◆ Your objective
Every entry must be repeated exactly. Exclude all pictures.

*** Provided records ***

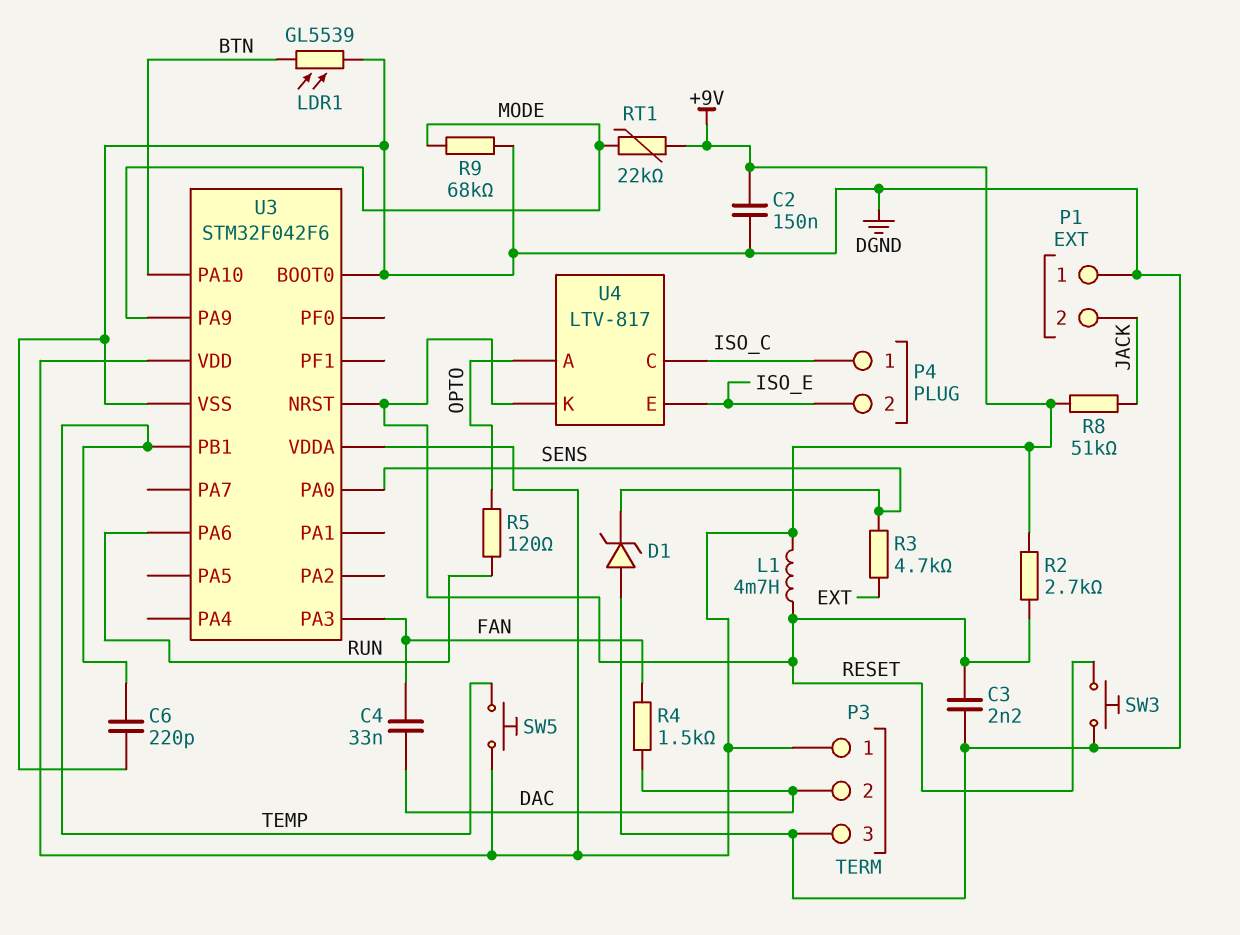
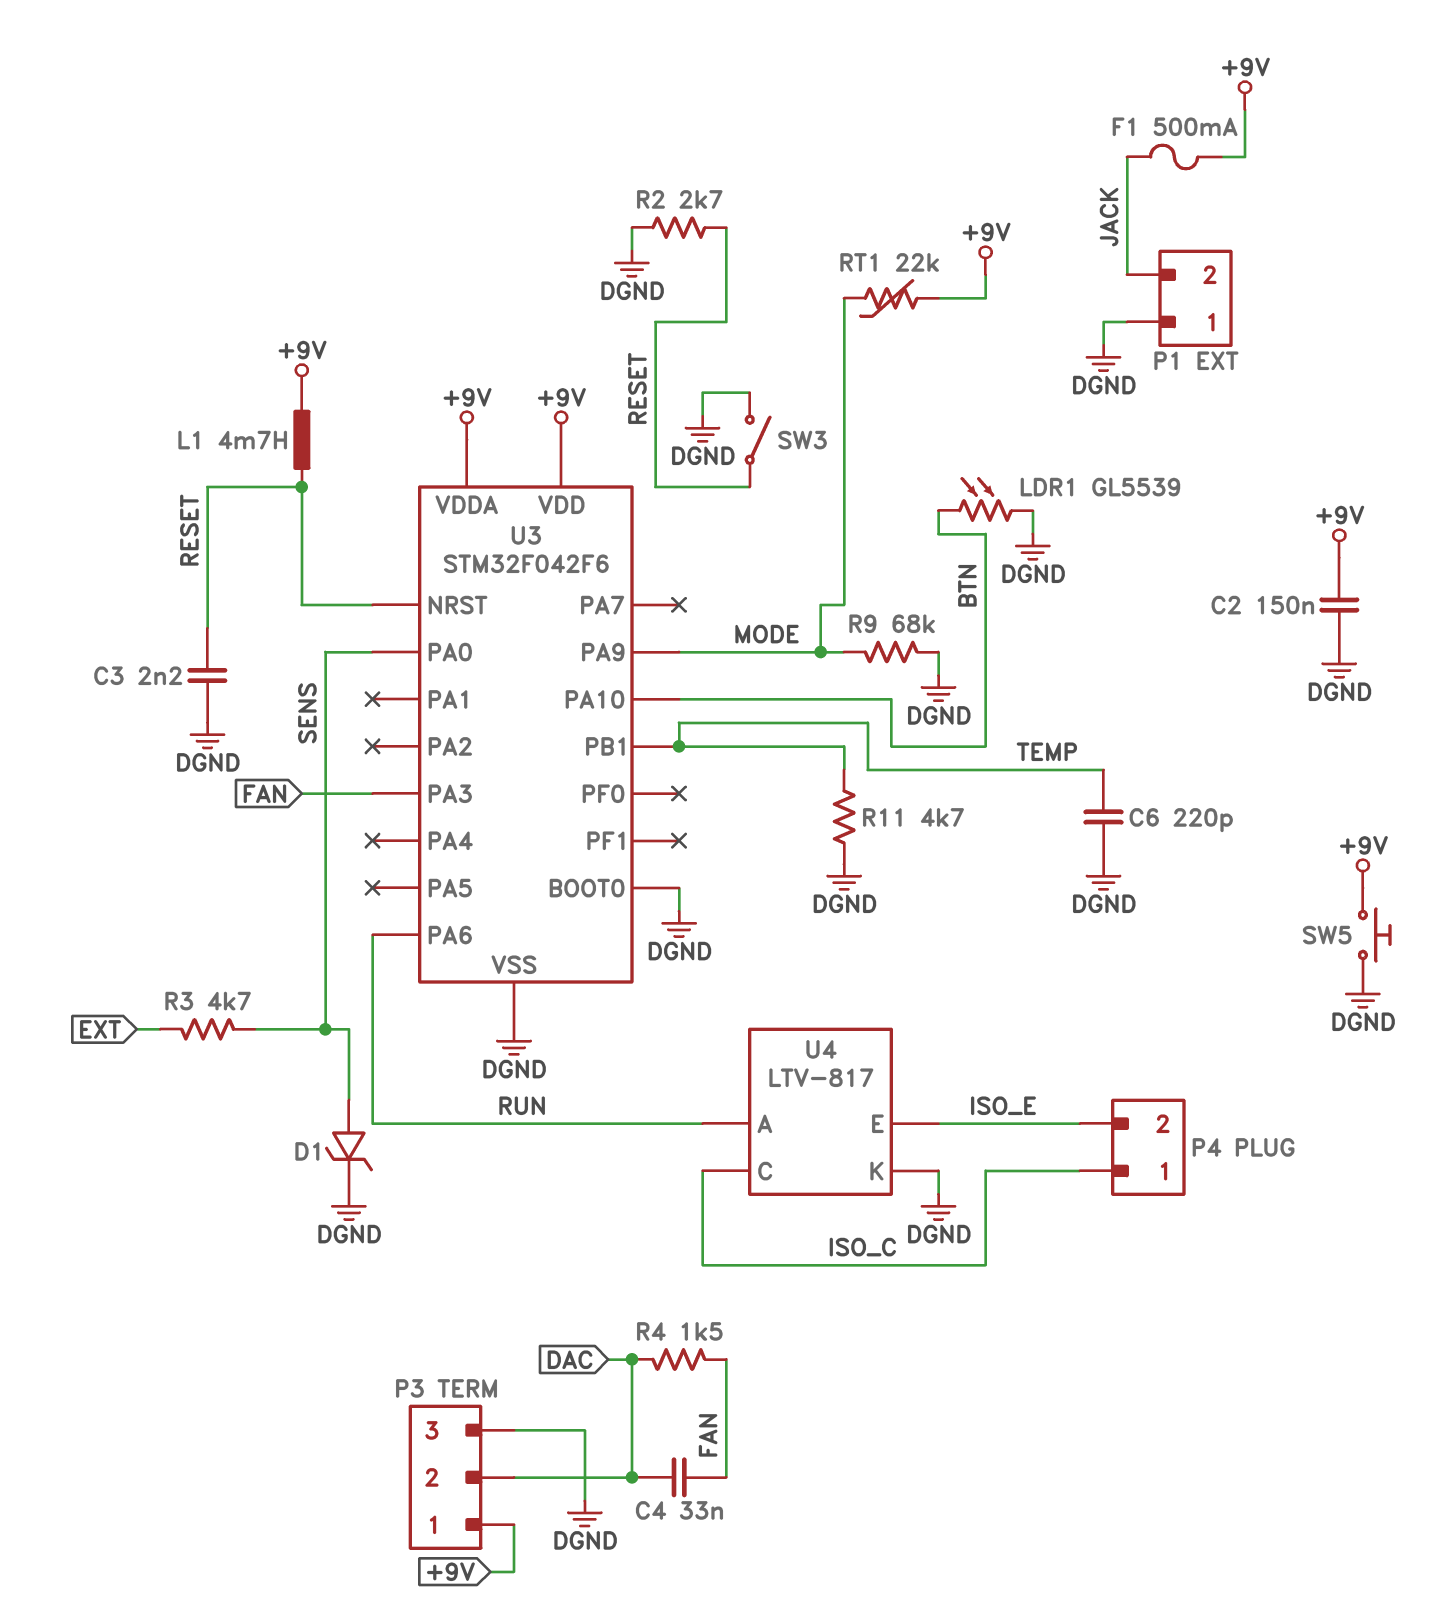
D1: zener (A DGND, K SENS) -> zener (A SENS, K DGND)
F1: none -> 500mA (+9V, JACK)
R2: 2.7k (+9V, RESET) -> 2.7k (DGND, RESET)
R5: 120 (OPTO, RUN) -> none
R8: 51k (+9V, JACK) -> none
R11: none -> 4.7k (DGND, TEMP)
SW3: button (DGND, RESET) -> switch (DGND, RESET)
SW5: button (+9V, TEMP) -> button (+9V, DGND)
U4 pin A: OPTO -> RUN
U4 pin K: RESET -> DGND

*** End of Provided records ***

◆ Worked solution
D1: zener (A DGND, K SENS) -> zener (A SENS, K DGND)
F1: none -> 500mA (+9V, JACK)
R2: 2.7k (+9V, RESET) -> 2.7k (DGND, RESET)
R5: 120 (OPTO, RUN) -> none
R8: 51k (+9V, JACK) -> none
R11: none -> 4.7k (DGND, TEMP)
SW3: button (DGND, RESET) -> switch (DGND, RESET)
SW5: button (+9V, TEMP) -> button (+9V, DGND)
U4 pin A: OPTO -> RUN
U4 pin K: RESET -> DGND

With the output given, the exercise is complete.